#### WORK TASK:
Where the word "tree" occurs in a line of the data, return the whole line.

#### Data records:
>>>>>

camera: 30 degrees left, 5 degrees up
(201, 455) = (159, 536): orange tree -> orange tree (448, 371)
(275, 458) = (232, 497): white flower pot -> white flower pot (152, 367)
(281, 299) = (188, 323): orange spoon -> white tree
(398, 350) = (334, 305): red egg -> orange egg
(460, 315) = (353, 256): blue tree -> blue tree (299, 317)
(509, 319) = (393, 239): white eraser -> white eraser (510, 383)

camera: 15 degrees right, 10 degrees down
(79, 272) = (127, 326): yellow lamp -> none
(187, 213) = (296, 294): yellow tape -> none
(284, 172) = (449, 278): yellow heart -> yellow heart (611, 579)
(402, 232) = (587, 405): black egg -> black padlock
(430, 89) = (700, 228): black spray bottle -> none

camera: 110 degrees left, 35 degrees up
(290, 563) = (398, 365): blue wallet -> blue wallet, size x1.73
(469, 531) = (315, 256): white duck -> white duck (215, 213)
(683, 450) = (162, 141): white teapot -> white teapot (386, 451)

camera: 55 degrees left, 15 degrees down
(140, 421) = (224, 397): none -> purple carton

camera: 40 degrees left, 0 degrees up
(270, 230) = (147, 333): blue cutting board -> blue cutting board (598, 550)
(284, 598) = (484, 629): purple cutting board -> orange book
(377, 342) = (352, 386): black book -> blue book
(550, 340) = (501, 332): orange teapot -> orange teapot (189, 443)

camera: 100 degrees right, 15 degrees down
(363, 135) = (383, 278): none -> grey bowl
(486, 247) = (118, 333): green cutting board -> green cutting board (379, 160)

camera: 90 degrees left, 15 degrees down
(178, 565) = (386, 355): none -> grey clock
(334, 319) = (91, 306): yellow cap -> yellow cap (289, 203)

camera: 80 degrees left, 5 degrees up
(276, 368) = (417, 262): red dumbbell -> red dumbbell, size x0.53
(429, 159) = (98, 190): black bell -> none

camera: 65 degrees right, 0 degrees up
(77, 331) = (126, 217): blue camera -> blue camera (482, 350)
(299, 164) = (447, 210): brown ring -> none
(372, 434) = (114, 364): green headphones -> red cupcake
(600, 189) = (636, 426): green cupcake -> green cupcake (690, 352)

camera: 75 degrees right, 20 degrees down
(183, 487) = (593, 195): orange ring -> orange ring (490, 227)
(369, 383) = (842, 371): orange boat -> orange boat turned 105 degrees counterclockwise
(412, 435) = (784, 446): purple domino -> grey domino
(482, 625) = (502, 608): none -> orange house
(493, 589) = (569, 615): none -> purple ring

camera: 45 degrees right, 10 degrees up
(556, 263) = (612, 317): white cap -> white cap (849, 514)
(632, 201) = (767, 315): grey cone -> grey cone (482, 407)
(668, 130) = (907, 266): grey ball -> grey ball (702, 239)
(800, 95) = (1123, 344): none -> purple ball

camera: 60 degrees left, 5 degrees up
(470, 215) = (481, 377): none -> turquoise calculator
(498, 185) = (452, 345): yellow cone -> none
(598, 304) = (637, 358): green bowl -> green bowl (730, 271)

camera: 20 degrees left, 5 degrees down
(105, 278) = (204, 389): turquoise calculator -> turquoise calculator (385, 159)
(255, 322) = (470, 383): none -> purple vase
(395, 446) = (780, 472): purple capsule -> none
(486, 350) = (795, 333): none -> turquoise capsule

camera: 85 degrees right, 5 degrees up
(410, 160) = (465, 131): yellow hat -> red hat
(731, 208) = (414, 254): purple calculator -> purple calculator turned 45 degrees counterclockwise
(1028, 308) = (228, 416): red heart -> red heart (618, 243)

<<<<<

#### OUTPUT OF THE EXERCISE:
(201, 455) = (159, 536): orange tree -> orange tree (448, 371)
(281, 299) = (188, 323): orange spoon -> white tree
(460, 315) = (353, 256): blue tree -> blue tree (299, 317)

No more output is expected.